* WORK ITEM:
Print, exactly as they appear in the listing below, the lines from the line with "U4: MCP6002 -> LM358" to the line with "U101: MCP6002 -> LM324", with both end lines kept.

* TASK INPUT:
....

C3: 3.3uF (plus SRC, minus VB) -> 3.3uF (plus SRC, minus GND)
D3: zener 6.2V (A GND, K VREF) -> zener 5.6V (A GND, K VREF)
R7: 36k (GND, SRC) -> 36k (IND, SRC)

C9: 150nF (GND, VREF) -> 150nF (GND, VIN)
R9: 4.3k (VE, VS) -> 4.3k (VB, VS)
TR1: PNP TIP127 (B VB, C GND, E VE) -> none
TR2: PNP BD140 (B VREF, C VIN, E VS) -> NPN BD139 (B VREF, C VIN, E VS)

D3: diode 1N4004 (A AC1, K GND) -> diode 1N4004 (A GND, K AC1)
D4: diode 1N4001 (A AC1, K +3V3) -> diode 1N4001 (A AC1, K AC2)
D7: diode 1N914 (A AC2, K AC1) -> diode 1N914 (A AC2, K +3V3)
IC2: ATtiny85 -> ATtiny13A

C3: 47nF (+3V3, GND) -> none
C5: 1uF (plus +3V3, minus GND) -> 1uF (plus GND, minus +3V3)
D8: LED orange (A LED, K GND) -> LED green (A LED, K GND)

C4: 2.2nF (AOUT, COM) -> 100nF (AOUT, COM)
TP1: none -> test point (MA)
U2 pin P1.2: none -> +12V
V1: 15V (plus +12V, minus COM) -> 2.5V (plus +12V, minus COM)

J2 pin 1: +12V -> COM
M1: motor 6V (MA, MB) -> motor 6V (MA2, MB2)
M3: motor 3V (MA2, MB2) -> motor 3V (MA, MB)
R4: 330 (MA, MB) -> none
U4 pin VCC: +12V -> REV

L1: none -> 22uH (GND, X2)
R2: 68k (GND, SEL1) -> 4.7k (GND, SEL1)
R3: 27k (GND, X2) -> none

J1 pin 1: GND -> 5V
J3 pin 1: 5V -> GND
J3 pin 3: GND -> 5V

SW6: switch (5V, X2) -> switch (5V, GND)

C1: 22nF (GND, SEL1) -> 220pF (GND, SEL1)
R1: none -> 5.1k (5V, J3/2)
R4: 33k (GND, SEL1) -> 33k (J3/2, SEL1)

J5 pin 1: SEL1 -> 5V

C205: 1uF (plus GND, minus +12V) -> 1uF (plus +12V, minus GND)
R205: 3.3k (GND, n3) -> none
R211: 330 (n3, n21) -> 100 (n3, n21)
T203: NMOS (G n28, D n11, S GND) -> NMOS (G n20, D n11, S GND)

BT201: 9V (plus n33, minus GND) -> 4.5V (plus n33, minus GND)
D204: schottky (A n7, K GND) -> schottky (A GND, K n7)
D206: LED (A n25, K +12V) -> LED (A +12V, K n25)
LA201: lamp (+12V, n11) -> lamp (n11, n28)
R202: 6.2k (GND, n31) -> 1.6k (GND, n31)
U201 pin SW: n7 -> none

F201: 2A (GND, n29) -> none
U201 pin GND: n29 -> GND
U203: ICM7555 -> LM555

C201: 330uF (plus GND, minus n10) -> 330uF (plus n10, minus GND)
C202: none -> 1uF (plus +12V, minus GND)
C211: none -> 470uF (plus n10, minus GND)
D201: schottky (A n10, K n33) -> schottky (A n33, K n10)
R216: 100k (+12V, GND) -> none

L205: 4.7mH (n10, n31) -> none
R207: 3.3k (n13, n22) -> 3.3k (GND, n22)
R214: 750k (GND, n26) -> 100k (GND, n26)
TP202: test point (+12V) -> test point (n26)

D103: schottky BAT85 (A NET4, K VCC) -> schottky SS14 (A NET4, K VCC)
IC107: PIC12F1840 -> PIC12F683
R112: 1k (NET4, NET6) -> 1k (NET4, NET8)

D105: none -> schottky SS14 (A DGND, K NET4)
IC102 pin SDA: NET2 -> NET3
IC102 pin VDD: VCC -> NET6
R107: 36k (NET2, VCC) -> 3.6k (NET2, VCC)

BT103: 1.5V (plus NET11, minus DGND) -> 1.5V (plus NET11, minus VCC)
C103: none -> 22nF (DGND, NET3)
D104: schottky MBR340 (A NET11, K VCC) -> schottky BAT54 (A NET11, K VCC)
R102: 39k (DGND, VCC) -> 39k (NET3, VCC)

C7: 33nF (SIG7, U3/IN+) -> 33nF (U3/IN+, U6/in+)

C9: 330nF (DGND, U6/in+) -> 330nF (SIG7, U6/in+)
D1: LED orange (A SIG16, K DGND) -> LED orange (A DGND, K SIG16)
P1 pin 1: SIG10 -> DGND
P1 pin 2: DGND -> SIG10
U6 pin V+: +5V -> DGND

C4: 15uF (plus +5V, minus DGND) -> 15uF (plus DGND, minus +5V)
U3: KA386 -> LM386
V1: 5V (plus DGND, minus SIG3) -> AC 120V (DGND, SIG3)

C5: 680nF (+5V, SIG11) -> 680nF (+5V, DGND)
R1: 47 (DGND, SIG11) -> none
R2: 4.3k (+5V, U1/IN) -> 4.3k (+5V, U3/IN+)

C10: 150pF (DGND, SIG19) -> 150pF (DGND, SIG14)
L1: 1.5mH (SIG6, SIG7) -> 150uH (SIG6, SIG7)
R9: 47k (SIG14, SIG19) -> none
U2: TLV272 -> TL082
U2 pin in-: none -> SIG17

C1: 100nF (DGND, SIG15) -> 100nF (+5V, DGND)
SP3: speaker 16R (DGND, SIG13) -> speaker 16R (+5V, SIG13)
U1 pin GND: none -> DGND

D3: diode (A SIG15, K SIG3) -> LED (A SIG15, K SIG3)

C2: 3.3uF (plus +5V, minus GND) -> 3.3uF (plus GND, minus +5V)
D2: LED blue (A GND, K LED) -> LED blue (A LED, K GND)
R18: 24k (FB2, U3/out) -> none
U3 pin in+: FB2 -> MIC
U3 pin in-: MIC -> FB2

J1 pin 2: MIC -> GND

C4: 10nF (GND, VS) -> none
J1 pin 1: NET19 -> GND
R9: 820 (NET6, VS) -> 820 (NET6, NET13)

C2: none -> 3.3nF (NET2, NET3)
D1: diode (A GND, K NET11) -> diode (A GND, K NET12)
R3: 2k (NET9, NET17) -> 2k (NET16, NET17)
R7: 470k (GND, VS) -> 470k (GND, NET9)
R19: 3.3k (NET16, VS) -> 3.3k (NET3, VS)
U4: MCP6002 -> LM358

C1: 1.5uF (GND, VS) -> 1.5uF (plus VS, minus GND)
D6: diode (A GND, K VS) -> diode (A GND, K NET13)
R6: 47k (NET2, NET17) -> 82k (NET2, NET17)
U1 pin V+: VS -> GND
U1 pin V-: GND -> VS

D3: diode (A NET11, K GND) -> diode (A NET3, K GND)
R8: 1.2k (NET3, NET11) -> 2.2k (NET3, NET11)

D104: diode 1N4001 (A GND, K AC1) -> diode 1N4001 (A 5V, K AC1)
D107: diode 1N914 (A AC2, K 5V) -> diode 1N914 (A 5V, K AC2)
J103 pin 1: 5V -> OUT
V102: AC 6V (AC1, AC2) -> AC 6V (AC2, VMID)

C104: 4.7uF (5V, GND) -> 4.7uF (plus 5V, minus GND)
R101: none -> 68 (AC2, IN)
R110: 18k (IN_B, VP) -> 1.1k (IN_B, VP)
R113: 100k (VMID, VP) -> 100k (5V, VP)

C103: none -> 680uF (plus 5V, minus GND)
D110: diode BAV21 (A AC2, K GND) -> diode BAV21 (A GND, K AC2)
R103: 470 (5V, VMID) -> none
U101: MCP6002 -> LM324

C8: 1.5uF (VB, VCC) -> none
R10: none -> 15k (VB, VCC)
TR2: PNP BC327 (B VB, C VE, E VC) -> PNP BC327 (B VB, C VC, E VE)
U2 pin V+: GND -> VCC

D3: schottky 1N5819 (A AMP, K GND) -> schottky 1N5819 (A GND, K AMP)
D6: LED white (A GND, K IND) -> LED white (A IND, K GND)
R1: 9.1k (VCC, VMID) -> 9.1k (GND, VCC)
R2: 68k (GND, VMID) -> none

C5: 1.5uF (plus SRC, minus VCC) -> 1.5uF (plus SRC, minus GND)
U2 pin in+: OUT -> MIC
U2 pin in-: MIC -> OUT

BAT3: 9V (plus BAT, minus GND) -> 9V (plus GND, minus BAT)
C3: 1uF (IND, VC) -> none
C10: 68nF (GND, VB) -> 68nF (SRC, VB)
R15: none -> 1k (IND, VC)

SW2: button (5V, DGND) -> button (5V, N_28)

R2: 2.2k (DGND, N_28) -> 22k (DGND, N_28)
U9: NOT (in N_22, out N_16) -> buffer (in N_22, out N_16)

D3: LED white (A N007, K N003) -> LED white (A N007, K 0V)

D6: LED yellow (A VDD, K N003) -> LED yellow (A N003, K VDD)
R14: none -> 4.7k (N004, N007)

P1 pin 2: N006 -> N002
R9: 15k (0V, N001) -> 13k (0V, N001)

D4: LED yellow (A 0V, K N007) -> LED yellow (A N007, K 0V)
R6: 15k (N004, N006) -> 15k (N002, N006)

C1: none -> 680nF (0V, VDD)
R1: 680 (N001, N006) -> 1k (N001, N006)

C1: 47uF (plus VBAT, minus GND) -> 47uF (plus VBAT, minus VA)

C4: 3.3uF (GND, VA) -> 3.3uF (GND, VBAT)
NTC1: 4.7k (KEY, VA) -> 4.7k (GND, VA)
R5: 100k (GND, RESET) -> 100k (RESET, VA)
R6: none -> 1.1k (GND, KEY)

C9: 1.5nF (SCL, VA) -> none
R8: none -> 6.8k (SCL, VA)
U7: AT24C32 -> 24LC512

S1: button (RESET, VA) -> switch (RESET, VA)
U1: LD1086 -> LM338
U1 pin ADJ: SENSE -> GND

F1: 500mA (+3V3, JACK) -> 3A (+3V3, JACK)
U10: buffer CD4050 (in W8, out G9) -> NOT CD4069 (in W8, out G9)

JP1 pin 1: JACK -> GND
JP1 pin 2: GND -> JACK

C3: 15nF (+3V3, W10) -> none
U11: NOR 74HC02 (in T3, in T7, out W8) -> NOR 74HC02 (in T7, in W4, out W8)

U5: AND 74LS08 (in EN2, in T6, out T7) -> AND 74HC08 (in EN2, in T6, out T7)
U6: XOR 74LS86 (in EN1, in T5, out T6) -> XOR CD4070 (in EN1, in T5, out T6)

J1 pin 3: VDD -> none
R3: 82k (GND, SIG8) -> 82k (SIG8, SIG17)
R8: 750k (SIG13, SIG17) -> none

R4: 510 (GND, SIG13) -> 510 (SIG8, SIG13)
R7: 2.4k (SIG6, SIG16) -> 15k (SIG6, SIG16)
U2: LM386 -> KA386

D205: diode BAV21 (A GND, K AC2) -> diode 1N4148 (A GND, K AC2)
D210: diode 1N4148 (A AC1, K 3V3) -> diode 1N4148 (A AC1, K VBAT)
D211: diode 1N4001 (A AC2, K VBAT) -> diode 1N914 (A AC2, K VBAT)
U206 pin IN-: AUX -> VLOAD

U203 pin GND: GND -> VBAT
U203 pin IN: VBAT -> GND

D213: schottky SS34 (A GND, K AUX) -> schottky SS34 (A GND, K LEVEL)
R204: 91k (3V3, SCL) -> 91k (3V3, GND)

....

* EXERCISE ANSWER:
U4: MCP6002 -> LM358

C1: 1.5uF (GND, VS) -> 1.5uF (plus VS, minus GND)
D6: diode (A GND, K VS) -> diode (A GND, K NET13)
R6: 47k (NET2, NET17) -> 82k (NET2, NET17)
U1 pin V+: VS -> GND
U1 pin V-: GND -> VS

D3: diode (A NET11, K GND) -> diode (A NET3, K GND)
R8: 1.2k (NET3, NET11) -> 2.2k (NET3, NET11)

D104: diode 1N4001 (A GND, K AC1) -> diode 1N4001 (A 5V, K AC1)
D107: diode 1N914 (A AC2, K 5V) -> diode 1N914 (A 5V, K AC2)
J103 pin 1: 5V -> OUT
V102: AC 6V (AC1, AC2) -> AC 6V (AC2, VMID)

C104: 4.7uF (5V, GND) -> 4.7uF (plus 5V, minus GND)
R101: none -> 68 (AC2, IN)
R110: 18k (IN_B, VP) -> 1.1k (IN_B, VP)
R113: 100k (VMID, VP) -> 100k (5V, VP)

C103: none -> 680uF (plus 5V, minus GND)
D110: diode BAV21 (A AC2, K GND) -> diode BAV21 (A GND, K AC2)
R103: 470 (5V, VMID) -> none
U101: MCP6002 -> LM324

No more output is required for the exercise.